Task data:
-*-

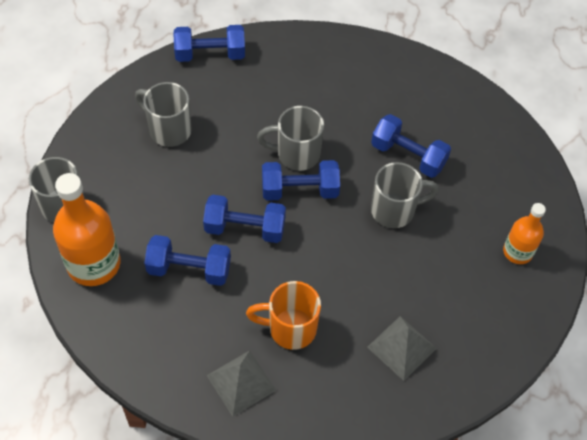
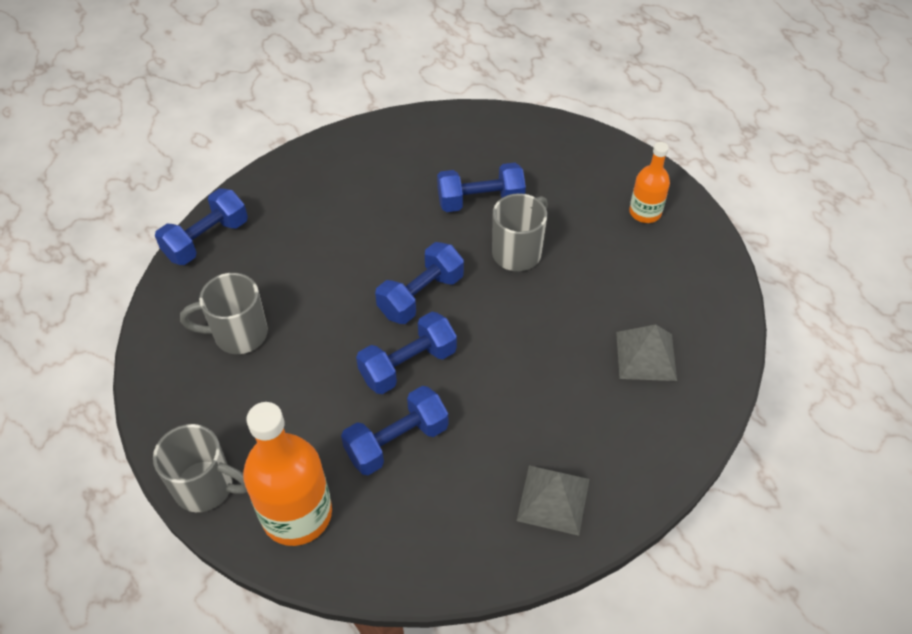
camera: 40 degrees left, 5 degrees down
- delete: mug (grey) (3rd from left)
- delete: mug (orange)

-*-

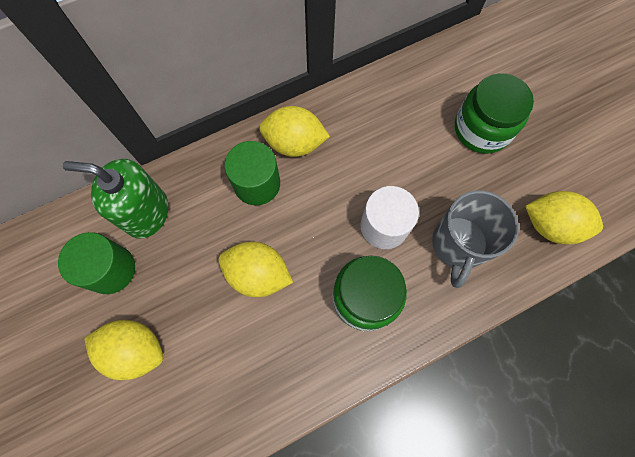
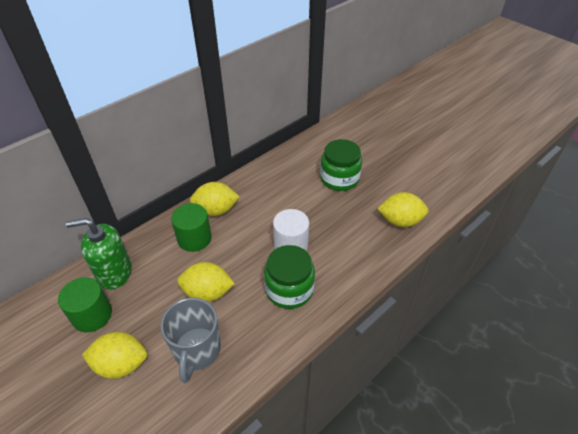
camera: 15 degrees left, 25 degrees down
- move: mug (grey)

-*-

Instructions for the task:
Above are the entries. Copy exactly the part that opens with the line containing "camera: 40 degrees left, 5 degrees down" and closes with the line containing "- delete: mug (orange)", and no more.

Answer box:
camera: 40 degrees left, 5 degrees down
- delete: mug (grey) (3rd from left)
- delete: mug (orange)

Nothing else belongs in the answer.